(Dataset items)

BEGIN

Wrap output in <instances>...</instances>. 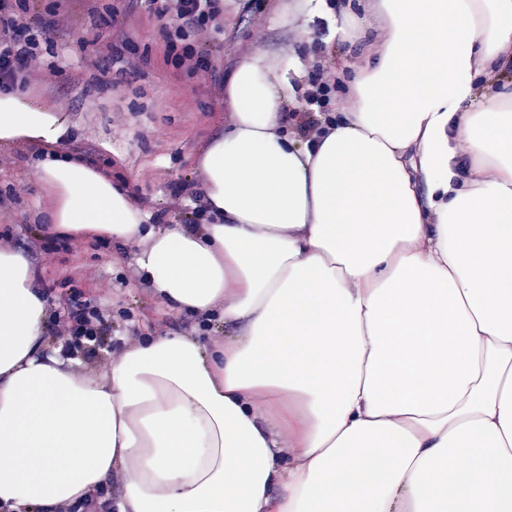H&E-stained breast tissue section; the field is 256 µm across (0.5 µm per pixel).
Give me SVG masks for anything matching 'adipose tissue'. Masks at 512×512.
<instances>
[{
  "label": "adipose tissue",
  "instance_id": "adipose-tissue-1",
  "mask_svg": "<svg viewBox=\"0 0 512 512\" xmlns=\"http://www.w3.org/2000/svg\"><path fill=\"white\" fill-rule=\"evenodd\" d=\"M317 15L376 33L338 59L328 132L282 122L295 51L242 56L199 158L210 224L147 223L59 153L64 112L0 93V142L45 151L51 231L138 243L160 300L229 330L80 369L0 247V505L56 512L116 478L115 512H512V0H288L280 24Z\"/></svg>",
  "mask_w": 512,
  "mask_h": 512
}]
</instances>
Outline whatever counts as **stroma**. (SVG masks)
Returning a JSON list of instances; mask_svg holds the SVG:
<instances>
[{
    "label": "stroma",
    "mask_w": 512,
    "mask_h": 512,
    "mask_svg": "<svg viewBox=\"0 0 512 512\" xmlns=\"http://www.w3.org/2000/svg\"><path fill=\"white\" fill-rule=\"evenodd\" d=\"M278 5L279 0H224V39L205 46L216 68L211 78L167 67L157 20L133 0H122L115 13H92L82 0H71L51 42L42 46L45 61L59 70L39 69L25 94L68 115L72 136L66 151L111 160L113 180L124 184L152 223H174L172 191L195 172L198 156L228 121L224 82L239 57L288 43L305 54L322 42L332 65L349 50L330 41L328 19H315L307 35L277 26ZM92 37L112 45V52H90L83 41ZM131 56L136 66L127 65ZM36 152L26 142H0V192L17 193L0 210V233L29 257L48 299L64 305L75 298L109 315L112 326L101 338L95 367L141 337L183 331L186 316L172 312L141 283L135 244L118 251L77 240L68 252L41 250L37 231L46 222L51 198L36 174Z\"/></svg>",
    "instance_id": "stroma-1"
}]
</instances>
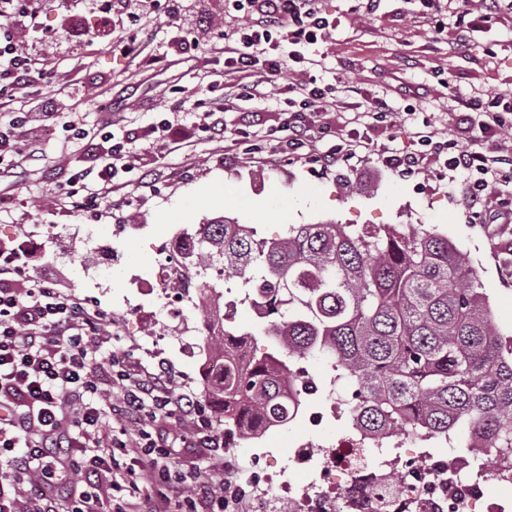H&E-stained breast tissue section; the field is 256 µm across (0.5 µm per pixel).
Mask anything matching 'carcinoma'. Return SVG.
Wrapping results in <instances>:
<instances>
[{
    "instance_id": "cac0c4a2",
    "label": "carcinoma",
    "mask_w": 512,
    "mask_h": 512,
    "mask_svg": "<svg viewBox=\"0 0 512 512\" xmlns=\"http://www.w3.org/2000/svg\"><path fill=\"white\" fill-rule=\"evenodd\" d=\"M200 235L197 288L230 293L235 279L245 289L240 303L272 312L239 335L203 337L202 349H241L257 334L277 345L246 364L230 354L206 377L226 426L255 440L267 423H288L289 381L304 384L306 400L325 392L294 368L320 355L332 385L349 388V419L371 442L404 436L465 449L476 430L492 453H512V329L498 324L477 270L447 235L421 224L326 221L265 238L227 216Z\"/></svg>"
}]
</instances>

END

Request: Write out an exact reproduction of the lines from the line that holds "Outline whatever counts" to the bottom of the listing above, both ends included. Exclude pictures.

Solution to this problem:
Outline whatever counts as **stroma**. (SVG masks)
Returning a JSON list of instances; mask_svg holds the SVG:
<instances>
[{
    "label": "stroma",
    "mask_w": 512,
    "mask_h": 512,
    "mask_svg": "<svg viewBox=\"0 0 512 512\" xmlns=\"http://www.w3.org/2000/svg\"><path fill=\"white\" fill-rule=\"evenodd\" d=\"M278 5L279 0H224V39L205 46L216 68L211 78L167 67L157 20L133 0H122L115 13H92L82 0H71L51 42L42 46L45 61L59 70L39 69L25 94L68 115L72 136L66 151L111 160L113 180L124 184L152 223H174L172 191L195 172L198 156L228 121L224 82L239 57L288 43L305 54L322 42L332 65L349 50L330 41L328 19H315L307 35L277 26ZM92 37L112 45V52H90L83 41ZM131 56L136 66L127 65ZM36 152L26 142H0V192L17 193L0 210V233L29 257L48 299L64 305L75 298L109 315L112 326L101 338L95 367L141 337L183 331L186 316L172 312L141 283L135 244L118 251L77 240L68 252L41 250L37 231L46 222L51 198L36 174Z\"/></svg>",
    "instance_id": "stroma-1"
}]
</instances>
H&E-stained breast tissue section; the field is 256 µm across (0.5 µm per pixel).
Mask anything matching 'carcinoma'. Return SVG.
Wrapping results in <instances>:
<instances>
[{
    "instance_id": "cac0c4a2",
    "label": "carcinoma",
    "mask_w": 512,
    "mask_h": 512,
    "mask_svg": "<svg viewBox=\"0 0 512 512\" xmlns=\"http://www.w3.org/2000/svg\"><path fill=\"white\" fill-rule=\"evenodd\" d=\"M200 235L197 288L230 293L235 279L245 289L240 303L272 312L239 335L203 337L202 349H241L257 334L277 345L246 364L230 354L206 377L226 426L255 440L267 423H288L289 381L304 384L306 400L325 392L294 368L320 355L332 385L349 388V419L371 442L404 436L465 449L476 430L492 453H512V329L498 324L477 270L447 235L421 224L326 221L265 238L227 216Z\"/></svg>"
}]
</instances>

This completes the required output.